- _Object correspondence data_:
────────────────────────────────────────

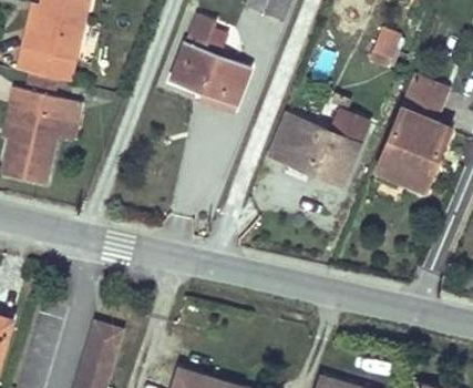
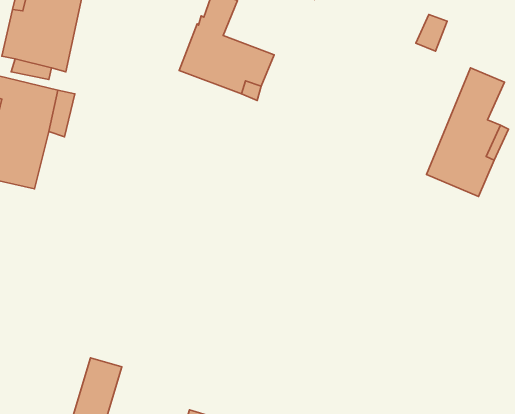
building: [270,106,367,183] -> none

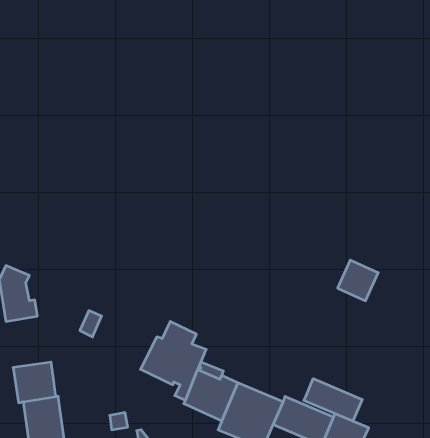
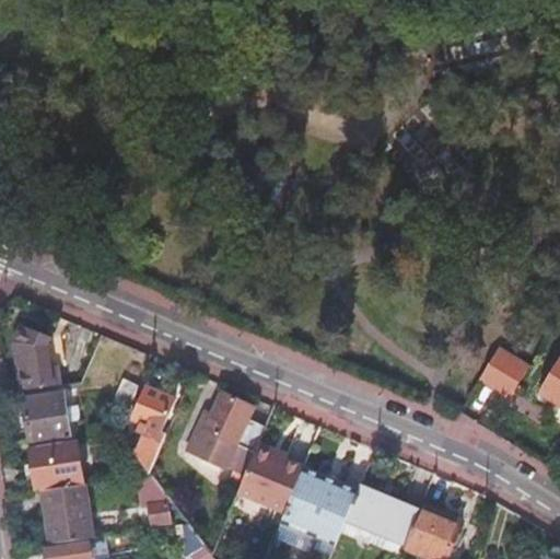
building: [338,260,378,301] -> [480,348,529,397]
building: none -> [130,387,175,475]
building: none -> [23,394,71,445]
building: [304,379,362,421] -> none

────────────────────────────────────────

- _To do_: Only lines with the word "none" are wanted, so copy each one from the records.

- _Problem solution_:
building: [270,106,367,183] -> none
building: none -> [130,387,175,475]
building: none -> [23,394,71,445]
building: [304,379,362,421] -> none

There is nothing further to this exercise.